▸ **How to complete this task**
Make an exact copy of the lines from the one containing "blue soap dispenser [584,334,625,384] -> none" through the end of the records below, and leave out every picture.

______

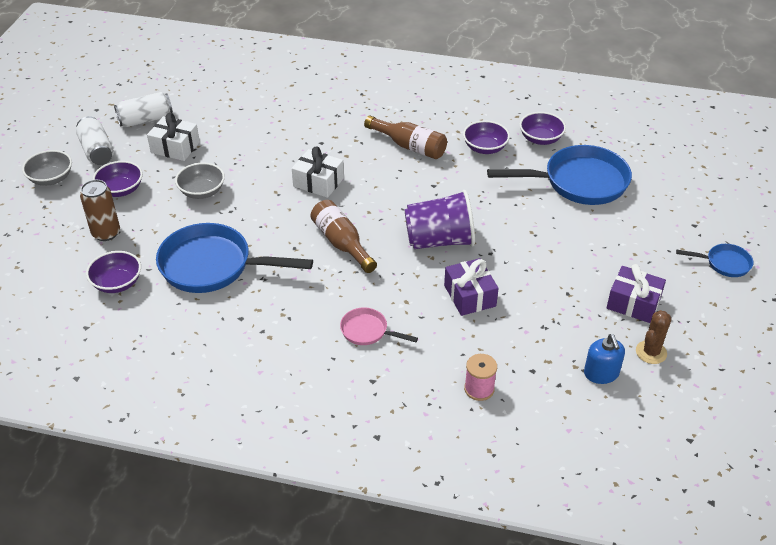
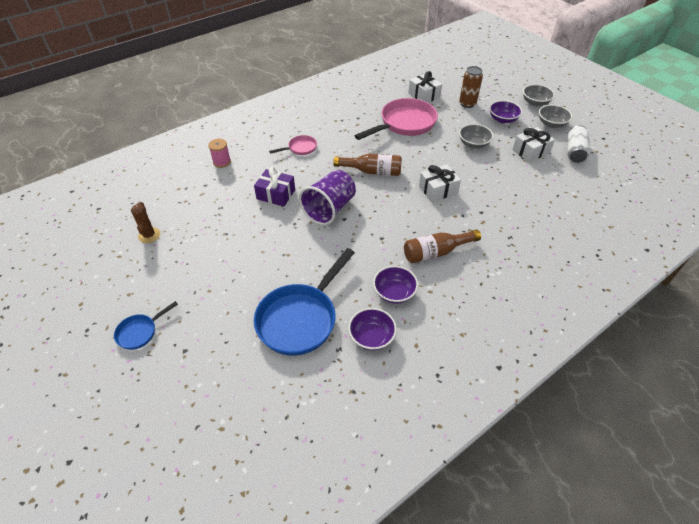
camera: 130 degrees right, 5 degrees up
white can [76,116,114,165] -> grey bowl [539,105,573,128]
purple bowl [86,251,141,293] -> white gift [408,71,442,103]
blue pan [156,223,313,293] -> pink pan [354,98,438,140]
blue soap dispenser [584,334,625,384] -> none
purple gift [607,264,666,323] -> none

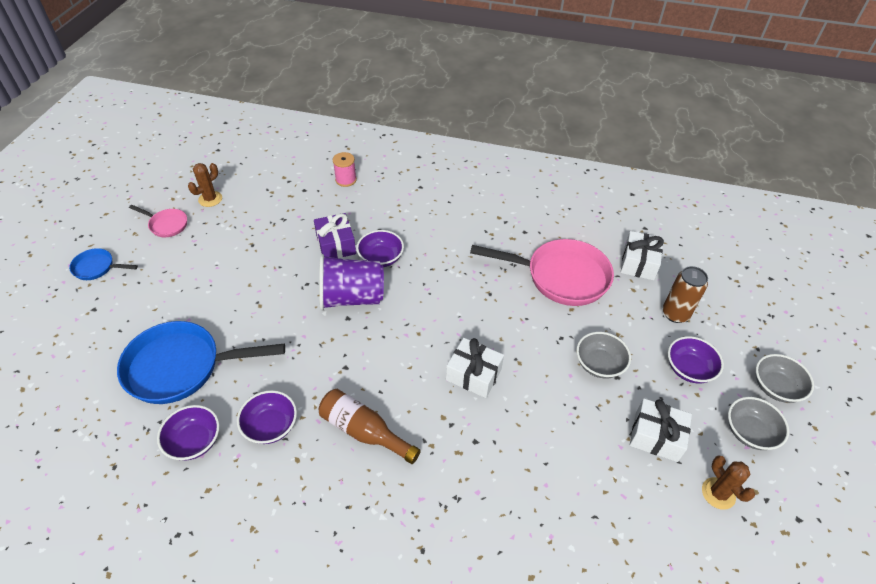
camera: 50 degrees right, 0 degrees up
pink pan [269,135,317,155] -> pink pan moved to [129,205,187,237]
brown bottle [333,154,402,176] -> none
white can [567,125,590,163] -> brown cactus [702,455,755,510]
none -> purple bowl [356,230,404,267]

______

▸ **Solution to this exercise**
blue soap dispenser [584,334,625,384] -> none
purple gift [607,264,666,323] -> none

camera: 50 degrees right, 0 degrees up
pink pan [269,135,317,155] -> pink pan moved to [129,205,187,237]
brown bottle [333,154,402,176] -> none
white can [567,125,590,163] -> brown cactus [702,455,755,510]
none -> purple bowl [356,230,404,267]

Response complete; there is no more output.